What the exercise asks: Using the records below, quote only the span that opens with the line containing "(258, 63) = (534, 55): orange" and closes with the line containing "(624, 327) = (931, 583): green", exactly and inclusively.

[[ Data, beginning ]]

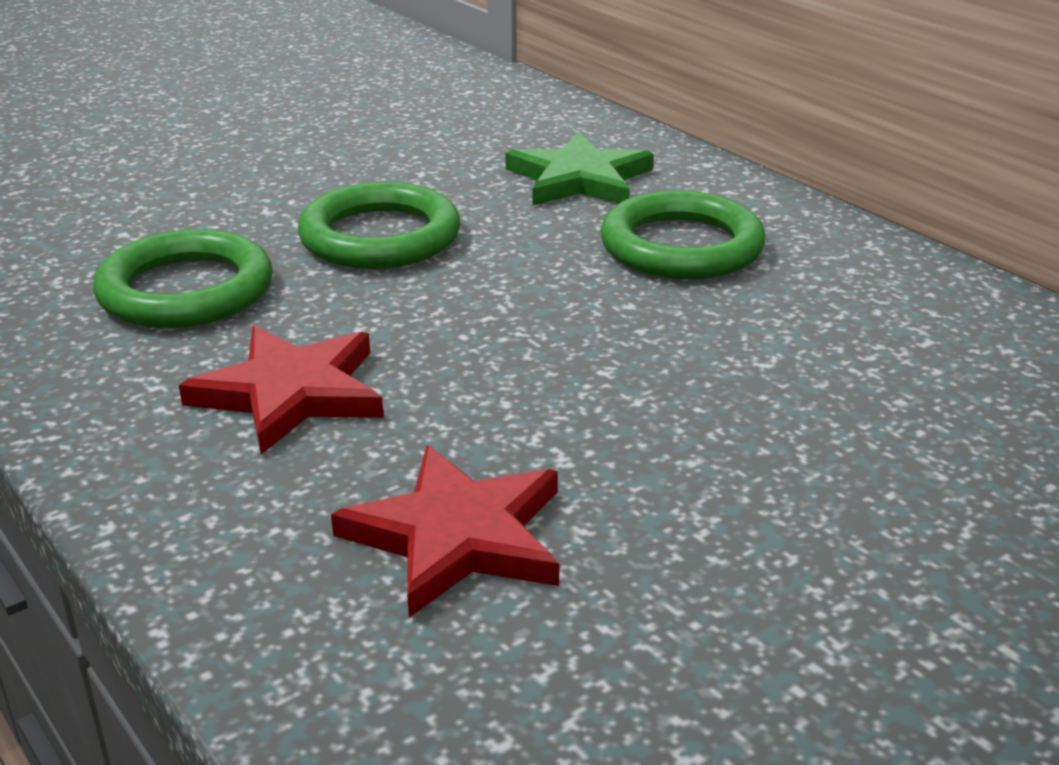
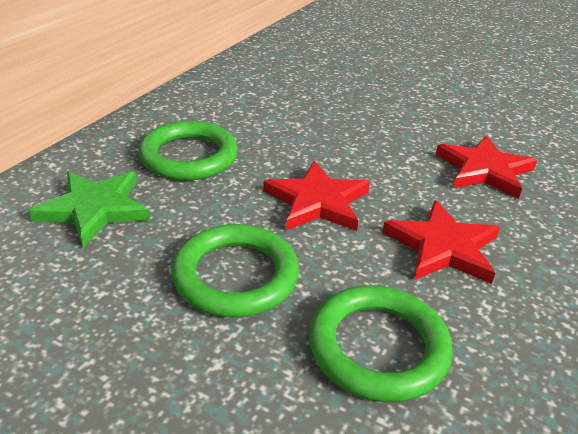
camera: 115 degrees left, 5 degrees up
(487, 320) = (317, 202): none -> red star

[[ Data, end ]]
[[ Data, beginning ]]

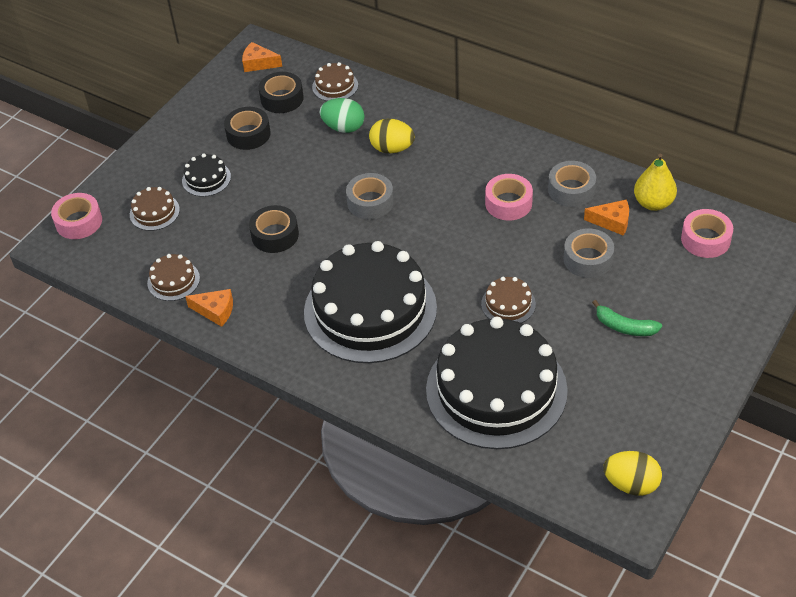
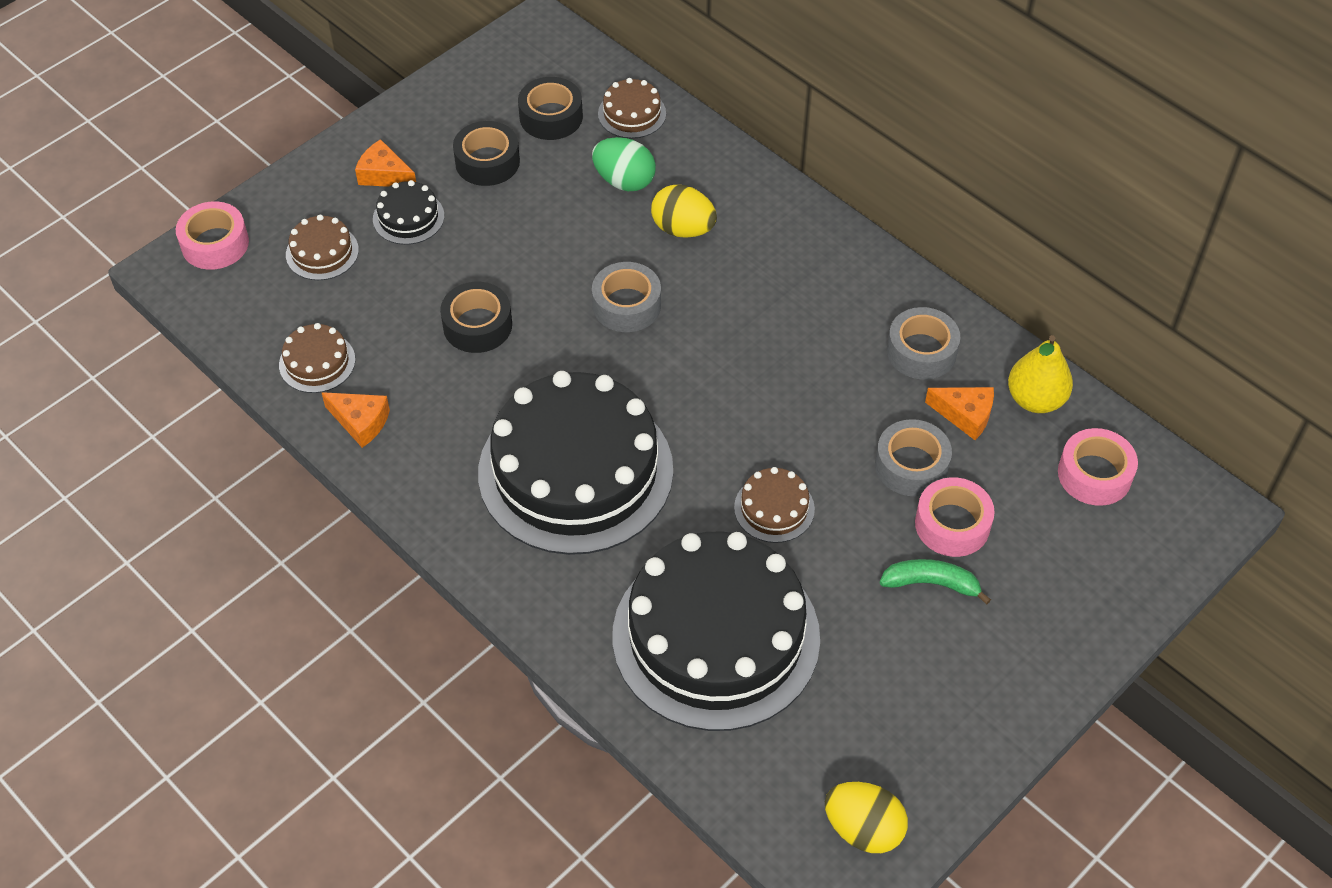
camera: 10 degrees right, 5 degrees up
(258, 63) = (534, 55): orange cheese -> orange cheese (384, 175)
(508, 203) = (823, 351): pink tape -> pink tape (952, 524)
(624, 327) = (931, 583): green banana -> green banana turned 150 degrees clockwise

[[ Data, end ]]
[[ Data, beginning ]]

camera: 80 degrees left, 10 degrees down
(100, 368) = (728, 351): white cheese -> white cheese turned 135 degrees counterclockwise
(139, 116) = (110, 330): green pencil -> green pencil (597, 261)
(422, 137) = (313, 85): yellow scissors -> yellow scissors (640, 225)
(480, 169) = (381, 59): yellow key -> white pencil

[[ Data, end ]]

Output for this task:
(258, 63) = (534, 55): orange cheese -> orange cheese (384, 175)
(508, 203) = (823, 351): pink tape -> pink tape (952, 524)
(624, 327) = (931, 583): green banana -> green banana turned 150 degrees clockwise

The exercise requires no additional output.